───── Extracted entries ─────
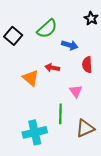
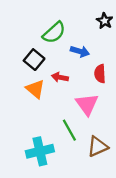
black square: (13, 36) -> (34, 60), moved
pink triangle: (76, 91) -> (87, 104), size x1.5
green line: (60, 114) -> (69, 130), turned -30

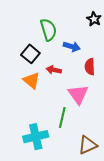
green semicircle: (54, 33) -> (48, 30), turned -65
green line: (69, 130) -> (62, 118), turned 42
brown triangle: (98, 147) -> (88, 145), moved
─────
◆ Action item:
In your copy of the records above, include no pictures and match every line exactly.

◆ Written answer:
black square: (13, 36) -> (34, 60), moved
pink triangle: (76, 91) -> (87, 104), size x1.5
green line: (60, 114) -> (69, 130), turned -30

green semicircle: (54, 33) -> (48, 30), turned -65
green line: (69, 130) -> (62, 118), turned 42
brown triangle: (98, 147) -> (88, 145), moved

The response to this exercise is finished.